■ **Problem**
Extract the lines from the first line of the records below through the line containing "U3 pin OUT: N2 -> N3", inclusive, and reproduce them exactly as written.

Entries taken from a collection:
'''
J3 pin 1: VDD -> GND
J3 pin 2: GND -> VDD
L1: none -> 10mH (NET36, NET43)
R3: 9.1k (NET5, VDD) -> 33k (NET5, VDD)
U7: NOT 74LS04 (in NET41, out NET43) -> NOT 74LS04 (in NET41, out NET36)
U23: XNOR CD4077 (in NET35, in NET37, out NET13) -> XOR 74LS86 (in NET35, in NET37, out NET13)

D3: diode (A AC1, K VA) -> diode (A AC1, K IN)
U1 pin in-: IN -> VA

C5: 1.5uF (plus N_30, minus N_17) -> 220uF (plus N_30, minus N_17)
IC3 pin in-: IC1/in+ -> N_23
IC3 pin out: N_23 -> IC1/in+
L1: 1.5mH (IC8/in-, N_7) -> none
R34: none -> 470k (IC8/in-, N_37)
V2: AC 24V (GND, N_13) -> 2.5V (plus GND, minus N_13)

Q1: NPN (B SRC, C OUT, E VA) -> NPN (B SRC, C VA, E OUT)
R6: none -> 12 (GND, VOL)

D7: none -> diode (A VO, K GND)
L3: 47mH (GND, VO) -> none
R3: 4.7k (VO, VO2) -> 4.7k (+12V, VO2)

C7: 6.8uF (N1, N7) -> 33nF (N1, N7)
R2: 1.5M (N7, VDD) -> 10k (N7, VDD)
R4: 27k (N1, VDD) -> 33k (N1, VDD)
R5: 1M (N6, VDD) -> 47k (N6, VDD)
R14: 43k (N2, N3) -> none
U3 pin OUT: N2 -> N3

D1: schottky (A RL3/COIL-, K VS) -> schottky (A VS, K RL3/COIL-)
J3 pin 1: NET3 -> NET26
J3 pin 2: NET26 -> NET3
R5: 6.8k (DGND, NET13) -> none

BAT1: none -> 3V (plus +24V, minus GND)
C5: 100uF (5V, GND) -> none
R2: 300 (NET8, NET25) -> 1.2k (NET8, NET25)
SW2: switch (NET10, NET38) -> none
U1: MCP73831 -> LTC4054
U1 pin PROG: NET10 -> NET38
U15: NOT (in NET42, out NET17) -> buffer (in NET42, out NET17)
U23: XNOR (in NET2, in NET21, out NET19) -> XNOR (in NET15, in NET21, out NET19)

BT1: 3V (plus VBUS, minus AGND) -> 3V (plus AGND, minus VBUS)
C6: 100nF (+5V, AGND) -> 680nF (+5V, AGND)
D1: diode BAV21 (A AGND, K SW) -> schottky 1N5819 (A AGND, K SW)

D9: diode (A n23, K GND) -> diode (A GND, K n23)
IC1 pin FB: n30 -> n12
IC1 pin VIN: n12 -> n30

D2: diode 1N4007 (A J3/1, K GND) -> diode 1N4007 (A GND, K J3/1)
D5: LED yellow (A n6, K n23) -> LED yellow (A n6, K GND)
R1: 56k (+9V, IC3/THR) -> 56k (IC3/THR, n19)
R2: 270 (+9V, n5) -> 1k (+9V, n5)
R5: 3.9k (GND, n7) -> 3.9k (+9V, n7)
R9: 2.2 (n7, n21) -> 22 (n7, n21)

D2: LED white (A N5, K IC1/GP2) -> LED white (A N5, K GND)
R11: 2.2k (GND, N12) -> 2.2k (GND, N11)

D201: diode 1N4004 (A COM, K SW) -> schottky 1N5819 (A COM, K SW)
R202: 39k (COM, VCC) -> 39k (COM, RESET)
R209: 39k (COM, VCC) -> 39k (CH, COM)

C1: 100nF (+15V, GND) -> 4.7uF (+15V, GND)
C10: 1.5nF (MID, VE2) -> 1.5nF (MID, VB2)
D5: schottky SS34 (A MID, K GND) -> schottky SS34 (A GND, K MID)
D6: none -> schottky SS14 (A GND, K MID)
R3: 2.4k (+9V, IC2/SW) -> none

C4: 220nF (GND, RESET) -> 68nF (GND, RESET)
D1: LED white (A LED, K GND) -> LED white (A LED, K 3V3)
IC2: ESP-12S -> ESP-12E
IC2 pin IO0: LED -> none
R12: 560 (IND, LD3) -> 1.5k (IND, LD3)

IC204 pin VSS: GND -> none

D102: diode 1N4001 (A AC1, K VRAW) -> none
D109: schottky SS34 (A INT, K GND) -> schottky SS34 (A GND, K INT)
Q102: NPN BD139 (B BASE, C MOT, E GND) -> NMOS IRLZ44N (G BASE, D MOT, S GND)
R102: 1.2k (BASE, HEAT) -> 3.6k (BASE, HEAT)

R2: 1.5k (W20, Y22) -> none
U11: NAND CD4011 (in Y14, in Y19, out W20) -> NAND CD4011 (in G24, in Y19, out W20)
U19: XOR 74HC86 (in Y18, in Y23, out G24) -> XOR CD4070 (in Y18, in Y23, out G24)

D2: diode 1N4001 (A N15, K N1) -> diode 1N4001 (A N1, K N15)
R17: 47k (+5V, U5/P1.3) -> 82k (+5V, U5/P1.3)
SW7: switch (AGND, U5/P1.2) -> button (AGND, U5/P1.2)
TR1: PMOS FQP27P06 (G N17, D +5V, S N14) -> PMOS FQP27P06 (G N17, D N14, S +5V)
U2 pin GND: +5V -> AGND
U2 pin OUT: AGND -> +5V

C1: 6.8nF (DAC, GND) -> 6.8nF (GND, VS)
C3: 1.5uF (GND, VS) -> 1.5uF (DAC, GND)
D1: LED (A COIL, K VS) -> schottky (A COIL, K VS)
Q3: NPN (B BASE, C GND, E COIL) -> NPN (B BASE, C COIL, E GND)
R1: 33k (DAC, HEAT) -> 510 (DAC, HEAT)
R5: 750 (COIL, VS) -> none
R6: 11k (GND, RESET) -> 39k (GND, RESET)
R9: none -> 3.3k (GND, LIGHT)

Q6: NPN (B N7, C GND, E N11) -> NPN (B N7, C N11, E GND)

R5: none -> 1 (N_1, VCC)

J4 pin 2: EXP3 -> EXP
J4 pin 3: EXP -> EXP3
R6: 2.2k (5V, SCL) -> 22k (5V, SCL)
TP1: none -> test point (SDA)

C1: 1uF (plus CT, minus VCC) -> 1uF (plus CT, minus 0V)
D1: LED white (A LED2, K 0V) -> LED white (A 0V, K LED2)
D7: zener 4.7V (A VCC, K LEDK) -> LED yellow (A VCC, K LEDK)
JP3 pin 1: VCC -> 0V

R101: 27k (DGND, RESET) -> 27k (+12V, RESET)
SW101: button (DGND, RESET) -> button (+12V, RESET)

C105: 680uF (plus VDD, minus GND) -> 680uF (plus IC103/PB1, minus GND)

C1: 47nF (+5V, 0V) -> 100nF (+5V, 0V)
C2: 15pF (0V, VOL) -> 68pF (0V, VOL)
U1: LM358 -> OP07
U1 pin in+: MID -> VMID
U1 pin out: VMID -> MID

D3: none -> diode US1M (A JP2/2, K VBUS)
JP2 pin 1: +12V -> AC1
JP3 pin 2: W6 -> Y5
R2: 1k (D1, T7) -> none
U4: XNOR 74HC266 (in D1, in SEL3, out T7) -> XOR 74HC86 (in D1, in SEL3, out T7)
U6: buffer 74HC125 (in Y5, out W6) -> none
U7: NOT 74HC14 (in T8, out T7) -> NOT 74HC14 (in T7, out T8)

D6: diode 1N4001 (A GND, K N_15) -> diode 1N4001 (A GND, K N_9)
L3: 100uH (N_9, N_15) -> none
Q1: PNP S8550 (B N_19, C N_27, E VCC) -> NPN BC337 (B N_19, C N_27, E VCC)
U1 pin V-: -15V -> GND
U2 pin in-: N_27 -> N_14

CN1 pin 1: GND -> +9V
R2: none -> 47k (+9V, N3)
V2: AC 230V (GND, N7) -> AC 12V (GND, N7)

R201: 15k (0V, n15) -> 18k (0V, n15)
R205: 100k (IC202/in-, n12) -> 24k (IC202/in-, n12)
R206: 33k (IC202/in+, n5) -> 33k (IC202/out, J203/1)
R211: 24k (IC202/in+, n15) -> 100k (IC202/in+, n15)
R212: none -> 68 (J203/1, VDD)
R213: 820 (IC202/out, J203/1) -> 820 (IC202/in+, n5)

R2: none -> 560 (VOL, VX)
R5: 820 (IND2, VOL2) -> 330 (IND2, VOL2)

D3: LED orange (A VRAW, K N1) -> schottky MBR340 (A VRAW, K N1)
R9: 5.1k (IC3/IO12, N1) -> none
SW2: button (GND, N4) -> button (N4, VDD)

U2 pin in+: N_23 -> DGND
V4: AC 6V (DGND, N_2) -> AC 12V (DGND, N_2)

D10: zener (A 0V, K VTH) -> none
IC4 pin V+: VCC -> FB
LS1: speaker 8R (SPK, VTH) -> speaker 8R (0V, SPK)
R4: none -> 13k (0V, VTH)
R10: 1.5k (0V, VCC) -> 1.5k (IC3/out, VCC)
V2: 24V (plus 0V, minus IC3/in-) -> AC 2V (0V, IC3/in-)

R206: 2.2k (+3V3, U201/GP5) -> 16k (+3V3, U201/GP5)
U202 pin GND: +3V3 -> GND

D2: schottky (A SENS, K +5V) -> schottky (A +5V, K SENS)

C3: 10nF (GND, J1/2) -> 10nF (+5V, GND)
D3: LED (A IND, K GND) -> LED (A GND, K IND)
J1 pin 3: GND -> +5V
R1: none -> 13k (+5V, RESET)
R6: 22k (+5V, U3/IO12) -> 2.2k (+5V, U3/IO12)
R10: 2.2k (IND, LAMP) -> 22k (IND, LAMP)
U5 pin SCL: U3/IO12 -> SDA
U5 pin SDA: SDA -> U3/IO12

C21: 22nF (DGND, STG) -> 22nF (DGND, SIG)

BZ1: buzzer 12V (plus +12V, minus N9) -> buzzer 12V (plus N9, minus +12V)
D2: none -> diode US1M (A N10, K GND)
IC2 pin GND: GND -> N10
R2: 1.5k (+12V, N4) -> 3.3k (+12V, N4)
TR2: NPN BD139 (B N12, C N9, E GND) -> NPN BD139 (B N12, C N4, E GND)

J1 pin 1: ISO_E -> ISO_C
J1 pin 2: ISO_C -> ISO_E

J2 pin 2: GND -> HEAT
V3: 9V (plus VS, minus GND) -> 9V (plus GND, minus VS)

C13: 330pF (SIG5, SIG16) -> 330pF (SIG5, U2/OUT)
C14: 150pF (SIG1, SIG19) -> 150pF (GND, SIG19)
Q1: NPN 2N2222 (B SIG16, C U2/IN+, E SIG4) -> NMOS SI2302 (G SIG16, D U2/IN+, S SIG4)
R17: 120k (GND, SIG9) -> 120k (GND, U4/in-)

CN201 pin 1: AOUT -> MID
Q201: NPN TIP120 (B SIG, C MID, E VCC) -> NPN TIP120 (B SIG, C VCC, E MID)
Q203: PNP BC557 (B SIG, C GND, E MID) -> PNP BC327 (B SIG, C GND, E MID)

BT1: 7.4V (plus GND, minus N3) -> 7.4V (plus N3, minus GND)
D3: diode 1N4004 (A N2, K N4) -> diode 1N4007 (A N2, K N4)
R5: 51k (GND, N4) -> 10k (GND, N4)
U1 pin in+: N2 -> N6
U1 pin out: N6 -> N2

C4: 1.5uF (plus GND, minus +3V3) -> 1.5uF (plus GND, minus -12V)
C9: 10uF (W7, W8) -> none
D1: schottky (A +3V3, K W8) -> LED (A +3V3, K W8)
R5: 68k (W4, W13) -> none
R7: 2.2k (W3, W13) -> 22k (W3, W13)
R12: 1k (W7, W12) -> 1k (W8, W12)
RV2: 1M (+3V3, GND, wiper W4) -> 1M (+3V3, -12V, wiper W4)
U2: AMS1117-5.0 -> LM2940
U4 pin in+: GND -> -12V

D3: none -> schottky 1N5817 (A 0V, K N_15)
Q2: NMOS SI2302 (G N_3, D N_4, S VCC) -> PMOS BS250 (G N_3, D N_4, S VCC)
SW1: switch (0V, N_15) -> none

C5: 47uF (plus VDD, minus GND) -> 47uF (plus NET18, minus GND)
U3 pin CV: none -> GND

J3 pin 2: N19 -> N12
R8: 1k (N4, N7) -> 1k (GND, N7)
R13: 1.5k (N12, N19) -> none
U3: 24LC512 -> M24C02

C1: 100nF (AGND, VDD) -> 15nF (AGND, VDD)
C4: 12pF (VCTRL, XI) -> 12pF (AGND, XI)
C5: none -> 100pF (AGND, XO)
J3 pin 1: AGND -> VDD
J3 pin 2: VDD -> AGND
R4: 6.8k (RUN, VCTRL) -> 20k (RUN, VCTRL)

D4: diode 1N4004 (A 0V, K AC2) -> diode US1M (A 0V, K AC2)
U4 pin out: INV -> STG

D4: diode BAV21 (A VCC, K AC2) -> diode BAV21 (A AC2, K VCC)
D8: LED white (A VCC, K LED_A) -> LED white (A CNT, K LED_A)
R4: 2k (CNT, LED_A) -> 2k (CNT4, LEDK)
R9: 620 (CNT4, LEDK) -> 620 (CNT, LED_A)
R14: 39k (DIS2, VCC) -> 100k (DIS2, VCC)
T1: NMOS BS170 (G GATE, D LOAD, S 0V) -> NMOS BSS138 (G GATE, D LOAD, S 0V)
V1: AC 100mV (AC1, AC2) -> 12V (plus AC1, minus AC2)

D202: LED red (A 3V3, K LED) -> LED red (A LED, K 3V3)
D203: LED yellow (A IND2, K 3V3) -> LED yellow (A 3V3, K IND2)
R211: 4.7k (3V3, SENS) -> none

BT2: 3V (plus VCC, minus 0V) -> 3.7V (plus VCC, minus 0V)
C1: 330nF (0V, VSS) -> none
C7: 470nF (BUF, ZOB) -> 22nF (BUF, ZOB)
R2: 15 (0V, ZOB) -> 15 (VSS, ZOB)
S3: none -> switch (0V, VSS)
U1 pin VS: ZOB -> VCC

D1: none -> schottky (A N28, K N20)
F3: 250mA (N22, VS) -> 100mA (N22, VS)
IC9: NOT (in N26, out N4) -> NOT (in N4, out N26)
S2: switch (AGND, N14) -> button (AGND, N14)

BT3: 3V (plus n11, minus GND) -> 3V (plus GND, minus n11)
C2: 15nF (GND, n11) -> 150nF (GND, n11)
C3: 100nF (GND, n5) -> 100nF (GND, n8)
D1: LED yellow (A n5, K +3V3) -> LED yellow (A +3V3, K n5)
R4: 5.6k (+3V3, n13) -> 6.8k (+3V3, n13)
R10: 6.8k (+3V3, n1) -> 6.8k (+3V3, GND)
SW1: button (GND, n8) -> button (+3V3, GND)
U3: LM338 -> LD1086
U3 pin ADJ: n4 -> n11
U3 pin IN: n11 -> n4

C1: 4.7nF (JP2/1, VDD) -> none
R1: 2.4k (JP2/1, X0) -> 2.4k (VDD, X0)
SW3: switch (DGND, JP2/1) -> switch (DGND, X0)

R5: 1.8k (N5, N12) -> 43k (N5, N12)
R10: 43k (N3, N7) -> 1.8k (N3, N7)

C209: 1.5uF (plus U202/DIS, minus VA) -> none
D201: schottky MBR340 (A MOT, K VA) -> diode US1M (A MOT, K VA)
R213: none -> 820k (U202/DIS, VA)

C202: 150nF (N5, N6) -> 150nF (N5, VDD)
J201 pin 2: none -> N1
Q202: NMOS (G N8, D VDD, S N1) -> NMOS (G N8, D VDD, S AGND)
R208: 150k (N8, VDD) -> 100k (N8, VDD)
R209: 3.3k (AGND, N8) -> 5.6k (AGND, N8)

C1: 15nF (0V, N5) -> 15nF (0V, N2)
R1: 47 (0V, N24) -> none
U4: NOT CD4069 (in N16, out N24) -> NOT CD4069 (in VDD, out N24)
'''
■ **Answer to this task**
J3 pin 1: VDD -> GND
J3 pin 2: GND -> VDD
L1: none -> 10mH (NET36, NET43)
R3: 9.1k (NET5, VDD) -> 33k (NET5, VDD)
U7: NOT 74LS04 (in NET41, out NET43) -> NOT 74LS04 (in NET41, out NET36)
U23: XNOR CD4077 (in NET35, in NET37, out NET13) -> XOR 74LS86 (in NET35, in NET37, out NET13)

D3: diode (A AC1, K VA) -> diode (A AC1, K IN)
U1 pin in-: IN -> VA

C5: 1.5uF (plus N_30, minus N_17) -> 220uF (plus N_30, minus N_17)
IC3 pin in-: IC1/in+ -> N_23
IC3 pin out: N_23 -> IC1/in+
L1: 1.5mH (IC8/in-, N_7) -> none
R34: none -> 470k (IC8/in-, N_37)
V2: AC 24V (GND, N_13) -> 2.5V (plus GND, minus N_13)

Q1: NPN (B SRC, C OUT, E VA) -> NPN (B SRC, C VA, E OUT)
R6: none -> 12 (GND, VOL)

D7: none -> diode (A VO, K GND)
L3: 47mH (GND, VO) -> none
R3: 4.7k (VO, VO2) -> 4.7k (+12V, VO2)

C7: 6.8uF (N1, N7) -> 33nF (N1, N7)
R2: 1.5M (N7, VDD) -> 10k (N7, VDD)
R4: 27k (N1, VDD) -> 33k (N1, VDD)
R5: 1M (N6, VDD) -> 47k (N6, VDD)
R14: 43k (N2, N3) -> none
U3 pin OUT: N2 -> N3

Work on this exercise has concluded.